Each line of the listing where the string "plus" appears is to be identified and copied.

:::

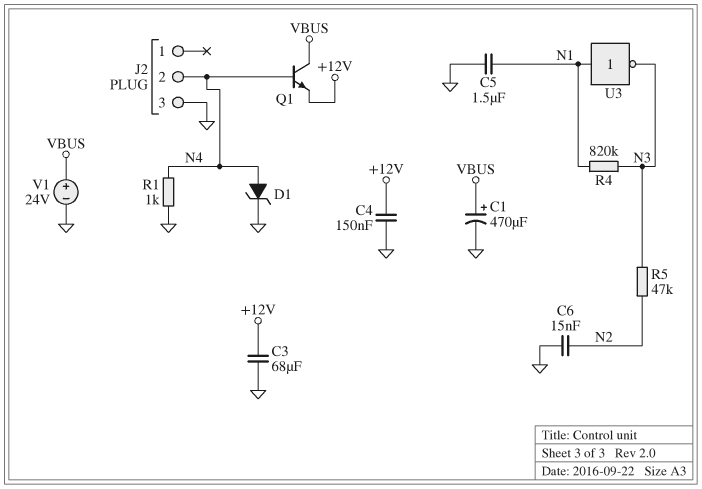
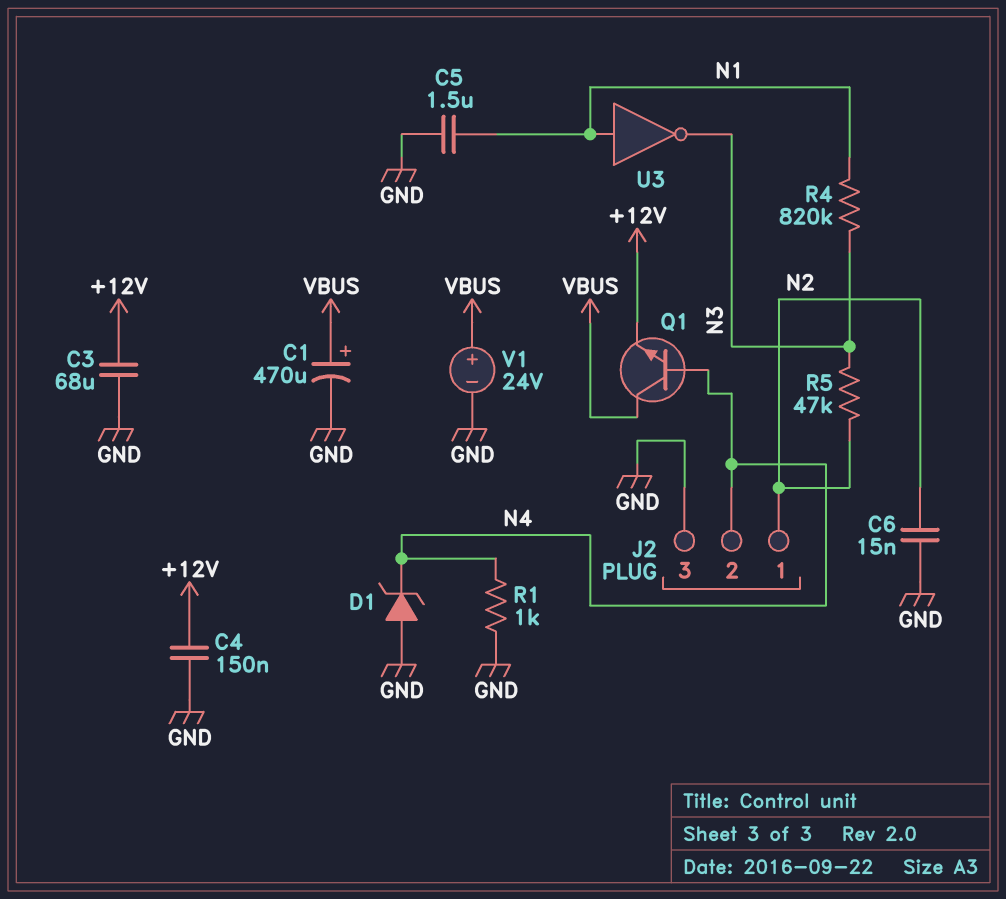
D1: zener (A N4, K GND) -> zener (A GND, K N4)
J2 pin 1: none -> N2

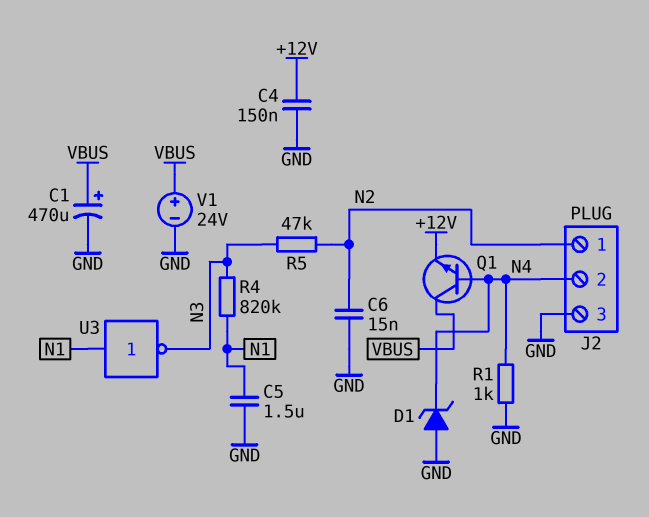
C3: 68uF (+12V, GND) -> none

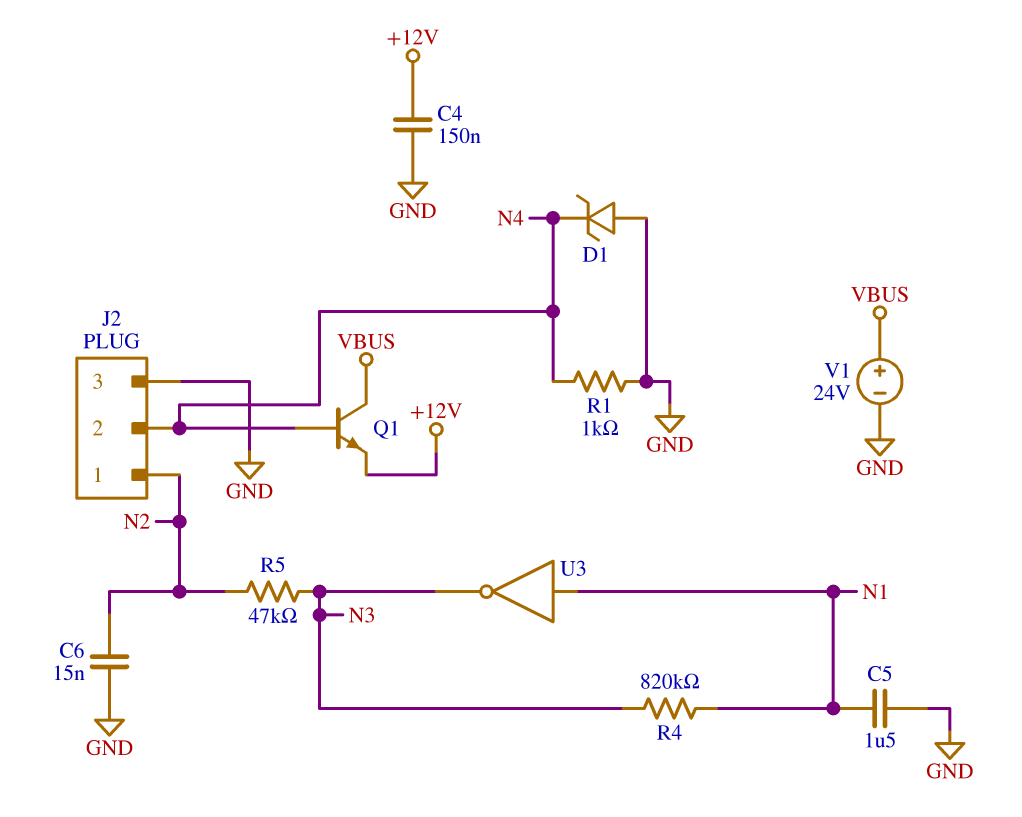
C1: 470uF (plus VBUS, minus GND) -> none

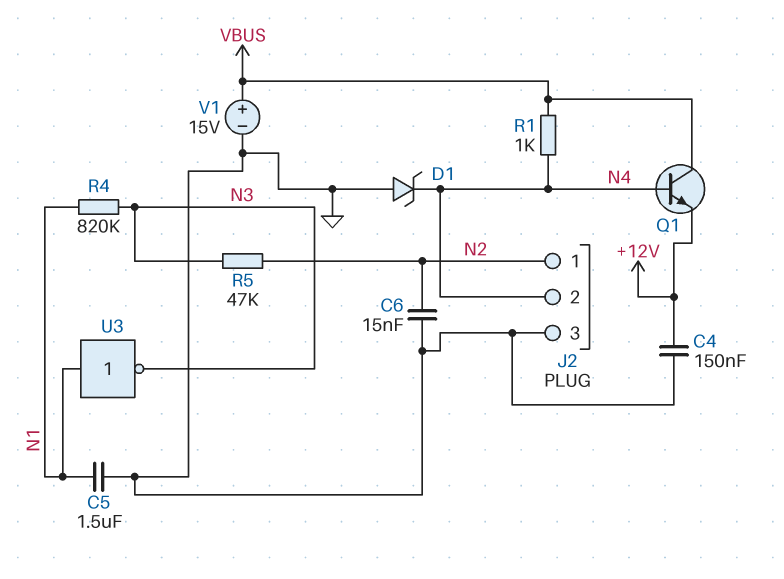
R1: 1k (GND, N4) -> 1k (N4, VBUS)
V1: 24V (plus VBUS, minus GND) -> 15V (plus VBUS, minus GND)

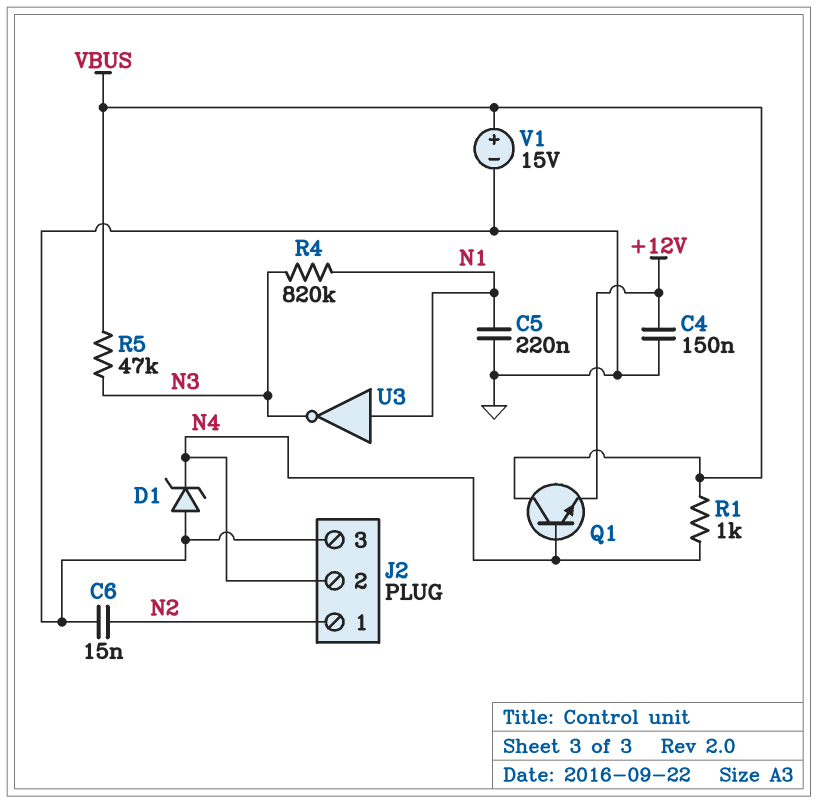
C5: 1.5uF (GND, N1) -> 220nF (GND, N1)
R5: 47k (N2, N3) -> 47k (N3, VBUS)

:::

§ Your solution
C1: 470uF (plus VBUS, minus GND) -> none
V1: 24V (plus VBUS, minus GND) -> 15V (plus VBUS, minus GND)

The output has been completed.